§ **Assignment**
In the records below, find the line containing "black traffic cone: 1 -> 2" and the line containing "red duck: 8 -> 9"; please repeat exactly the lines from one to the other, both included, and nothing more.

§ **Data supplied**
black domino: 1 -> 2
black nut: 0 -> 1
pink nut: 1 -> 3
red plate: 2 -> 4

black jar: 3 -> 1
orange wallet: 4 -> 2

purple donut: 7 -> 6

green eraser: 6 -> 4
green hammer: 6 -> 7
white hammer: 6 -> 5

--

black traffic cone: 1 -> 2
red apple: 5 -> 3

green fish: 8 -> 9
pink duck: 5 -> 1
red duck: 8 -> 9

§ **Task output**
black traffic cone: 1 -> 2
red apple: 5 -> 3

green fish: 8 -> 9
pink duck: 5 -> 1
red duck: 8 -> 9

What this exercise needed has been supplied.